**About this exercise:** From the first line to the last, give the records again exactly and skip the pictures.

-- Entries supplied follows --

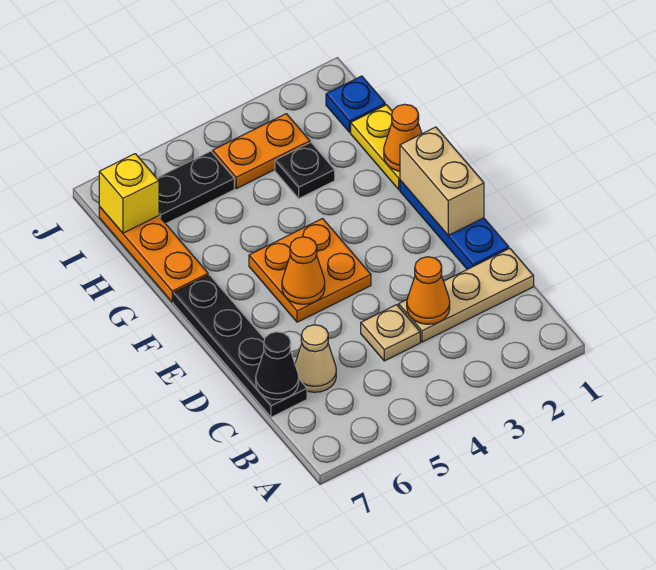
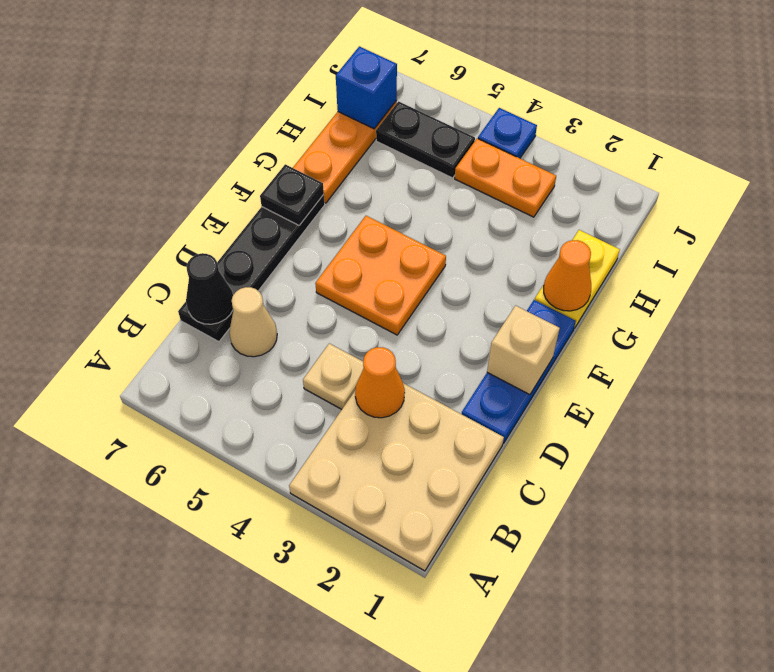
tan plate C1:C3 level 1 -> tan plate A1:C3 level 1
tan brick E1:F1 level 2 -> tan brick E1 level 2
orange cone E5 level 2 -> none
black plate H3 level 1 -> black plate F7 level 2
blue plate I1 level 1 -> blue plate J4 level 1
yellow brick I7 level 2 -> blue brick I7 level 2

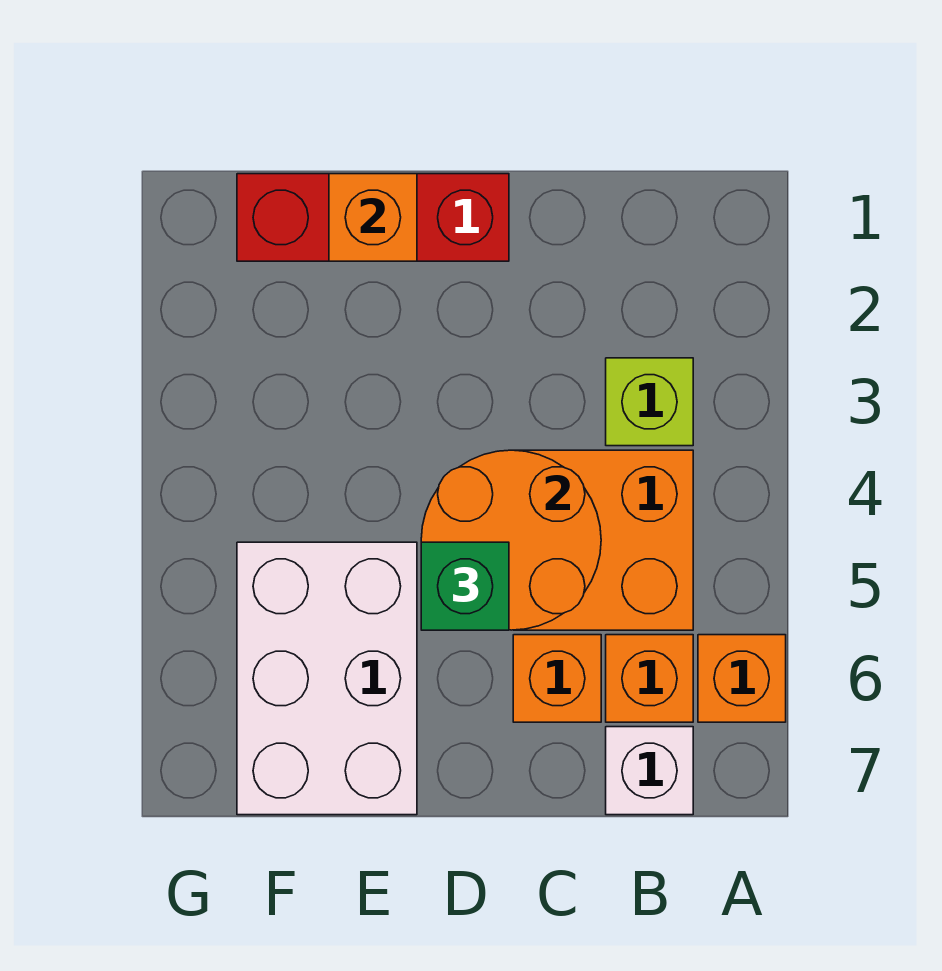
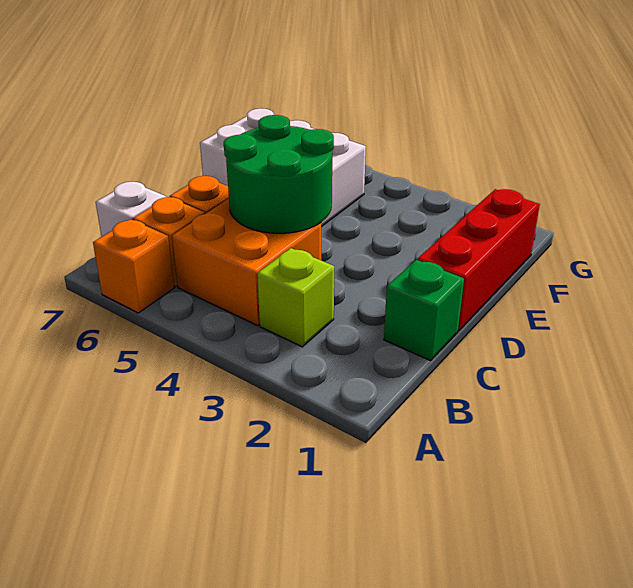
orange round brick C4:D5 level 2 -> green round brick C4:D5 level 2
green brick D5 level 3 -> green brick C1 level 1
orange brick E1 level 2 -> none

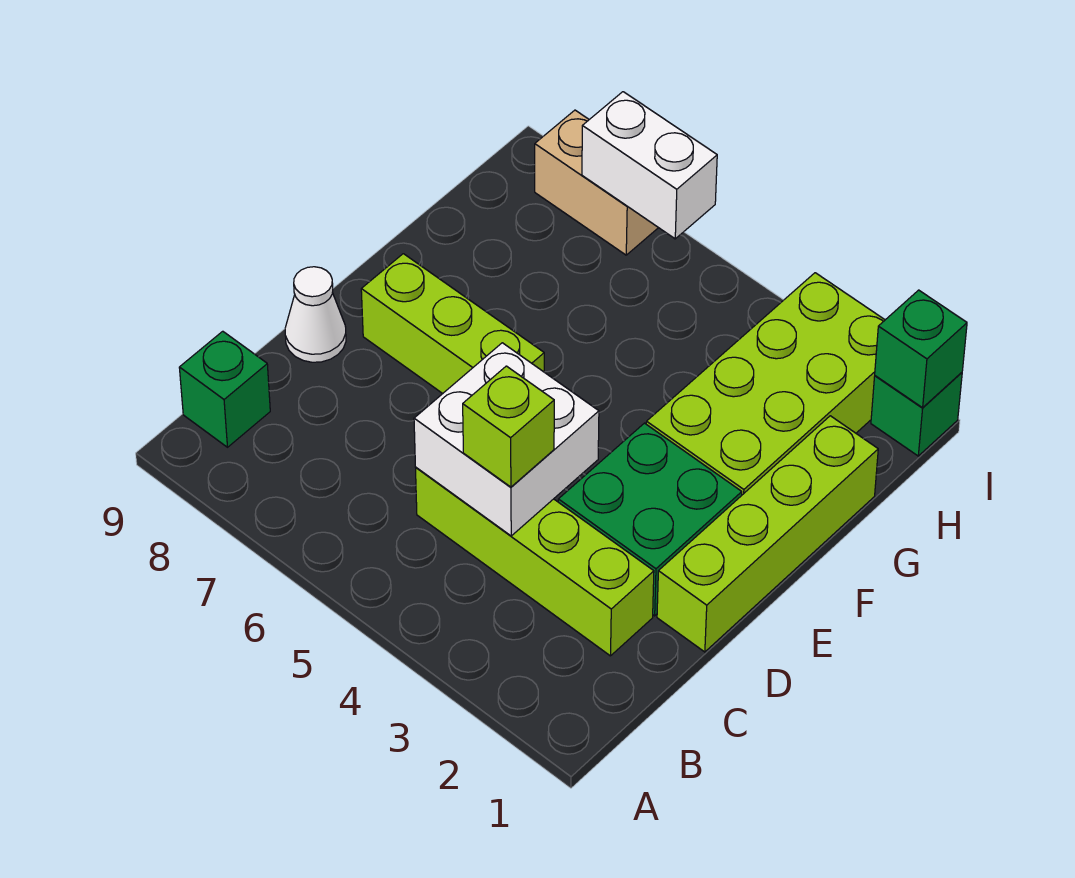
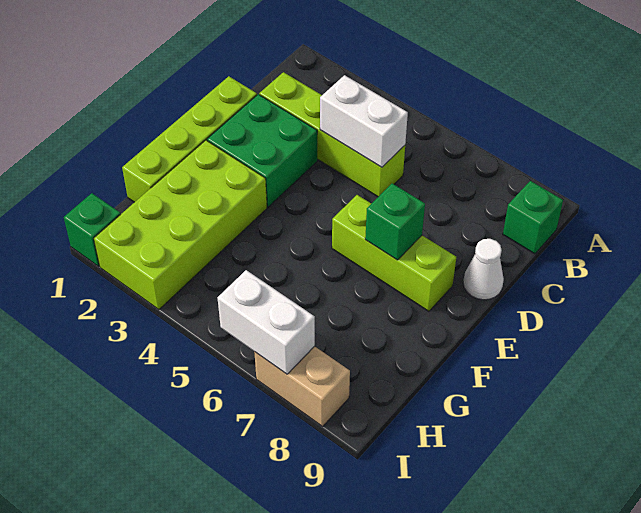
white brick C4:D5 level 2 -> white brick C4:C5 level 2
lime brick C4 level 3 -> none
green brick I1 level 2 -> green brick E7 level 2

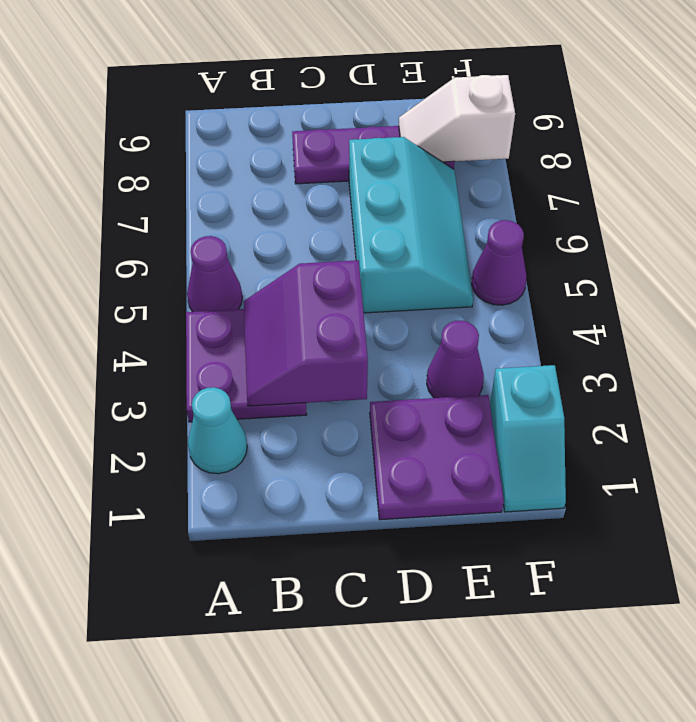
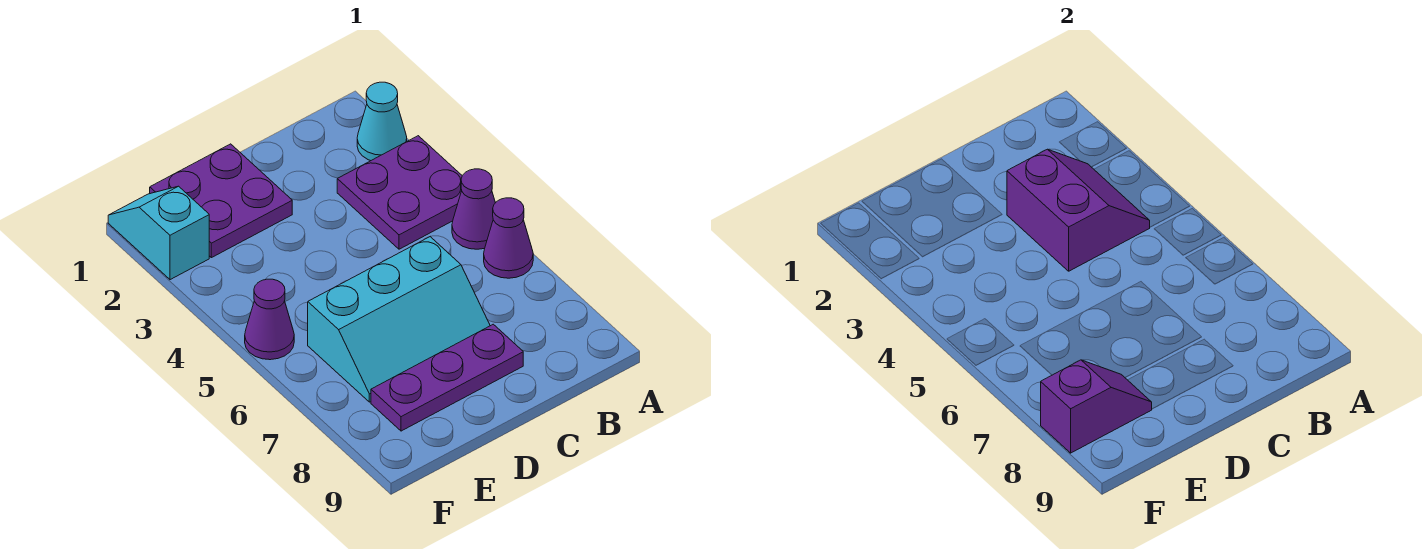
cyan slope D5:E7 level 1 top D -> cyan slope C6:E7 level 1 top 6
purple cone E3 level 1 -> purple cone A6 level 1
white slope E8:F8 level 2 top F -> purple slope E8:F8 level 2 top F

-- Entries supplied concluded --

**Solution to this problem:**
tan plate C1:C3 level 1 -> tan plate A1:C3 level 1
tan brick E1:F1 level 2 -> tan brick E1 level 2
orange cone E5 level 2 -> none
black plate H3 level 1 -> black plate F7 level 2
blue plate I1 level 1 -> blue plate J4 level 1
yellow brick I7 level 2 -> blue brick I7 level 2

orange round brick C4:D5 level 2 -> green round brick C4:D5 level 2
green brick D5 level 3 -> green brick C1 level 1
orange brick E1 level 2 -> none

white brick C4:D5 level 2 -> white brick C4:C5 level 2
lime brick C4 level 3 -> none
green brick I1 level 2 -> green brick E7 level 2

cyan slope D5:E7 level 1 top D -> cyan slope C6:E7 level 1 top 6
purple cone E3 level 1 -> purple cone A6 level 1
white slope E8:F8 level 2 top F -> purple slope E8:F8 level 2 top F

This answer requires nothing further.